[[ Data, beginning ]]

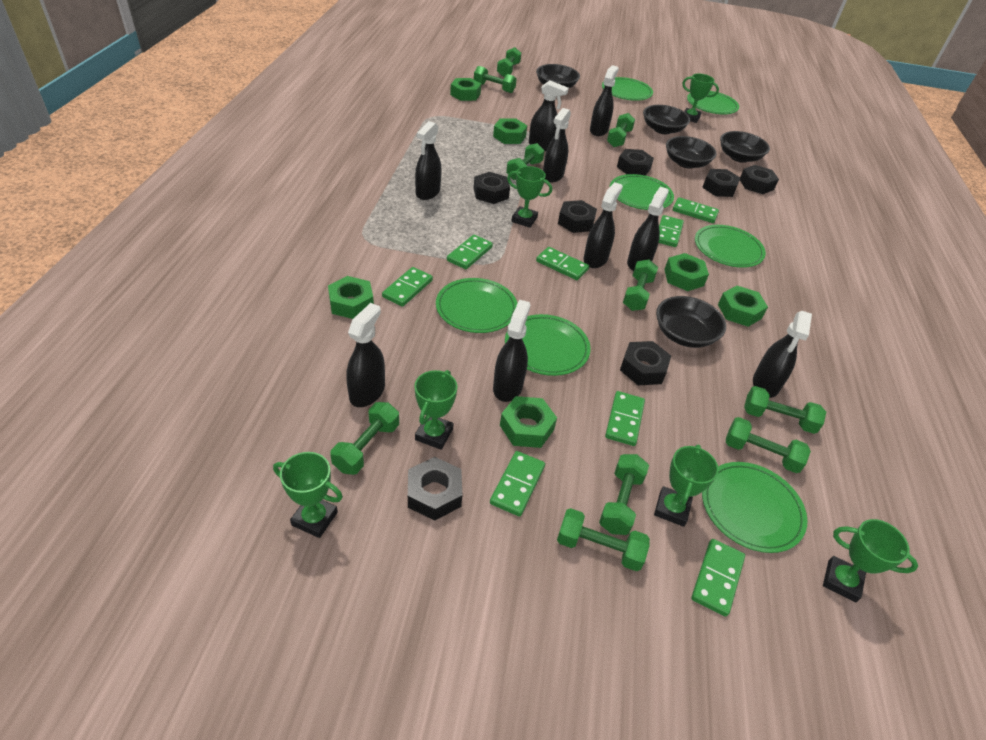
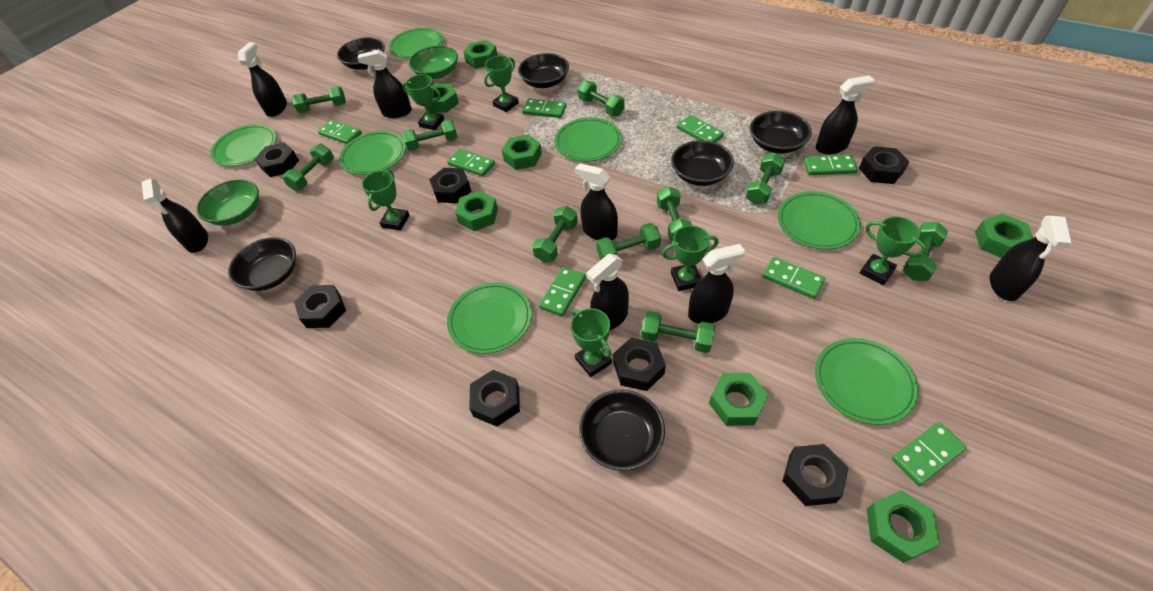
black bowl: 5 -> 6
black spray bottle: 9 -> 8
green bowl: 0 -> 2
green nut: 6 -> 7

[[ Data, end ]]

### Exercise
Could you copy the listing above exactly, without its pictures?

### Written solution
black bowl: 5 -> 6
black spray bottle: 9 -> 8
green bowl: 0 -> 2
green nut: 6 -> 7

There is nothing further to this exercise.